Your copy should match the records below word for word and contain no pictures.

Before-and-after object lists
::::

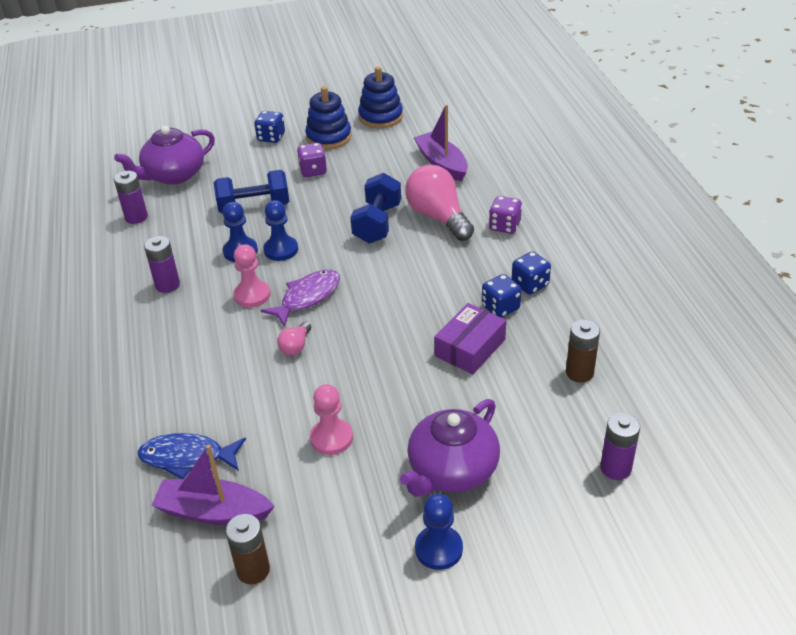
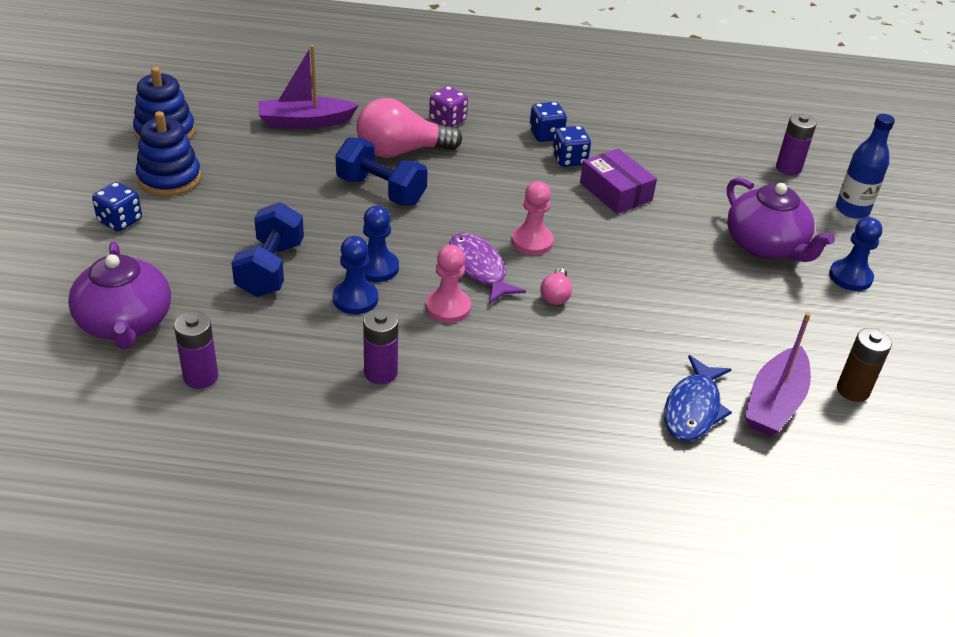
camera: 75 degrees left, 0 degrees up
(296, 346) = (555, 295): pink light bulb -> pink light bulb turned 60 degrees clockwise
(313, 171) = (233, 207): purple dice -> none
(331, 438) = (701, 303): pink pawn -> pink pawn (532, 242)
(572, 537) = (852, 210): none -> blue bottle
(579, 373) = (675, 148): brown battery -> none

::::

*RESULT OF THE TASK*
camera: 75 degrees left, 0 degrees up
(296, 346) = (555, 295): pink light bulb -> pink light bulb turned 60 degrees clockwise
(313, 171) = (233, 207): purple dice -> none
(331, 438) = (701, 303): pink pawn -> pink pawn (532, 242)
(572, 537) = (852, 210): none -> blue bottle
(579, 373) = (675, 148): brown battery -> none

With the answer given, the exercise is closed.